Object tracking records
--------------------

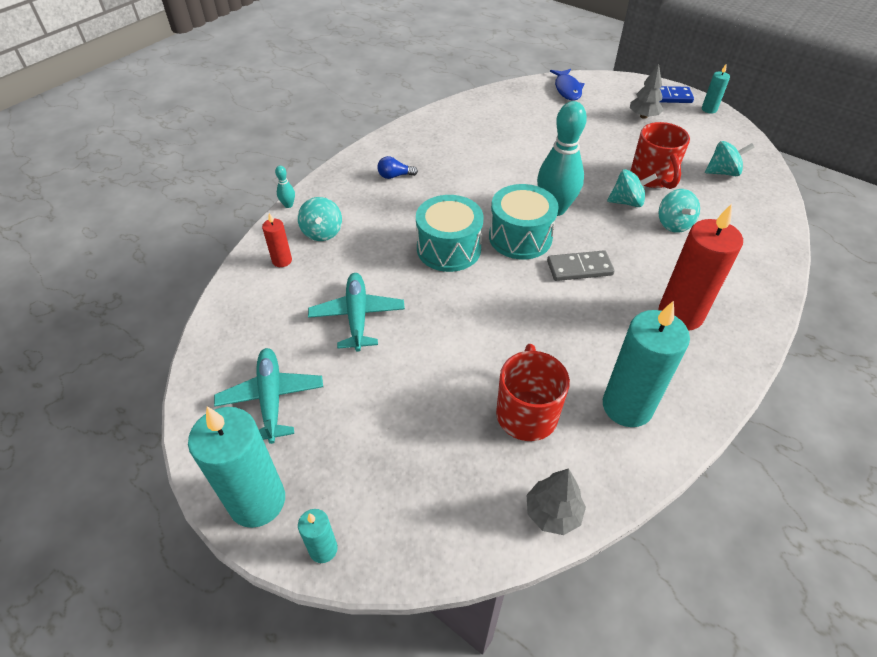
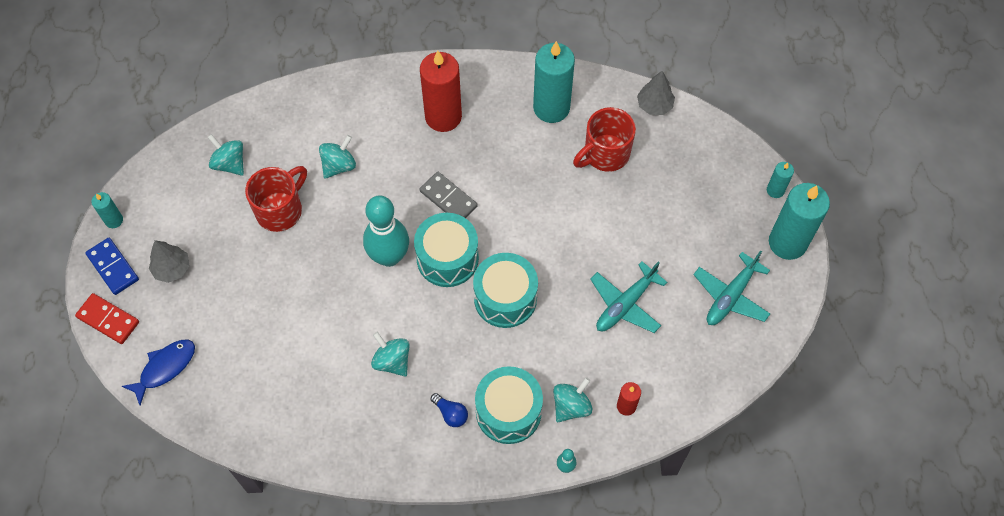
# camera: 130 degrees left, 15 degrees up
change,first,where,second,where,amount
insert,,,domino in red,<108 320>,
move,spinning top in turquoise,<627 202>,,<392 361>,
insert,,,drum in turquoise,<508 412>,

--------------------

#### About this task:
Please return only the lines from the one that contains "insert,,,domino in red,<108" through the final line of the entries, each exactly as written.

#### Result of the task:
insert,,,domino in red,<108 320>,
move,spinning top in turquoise,<627 202>,,<392 361>,
insert,,,drum in turquoise,<508 412>,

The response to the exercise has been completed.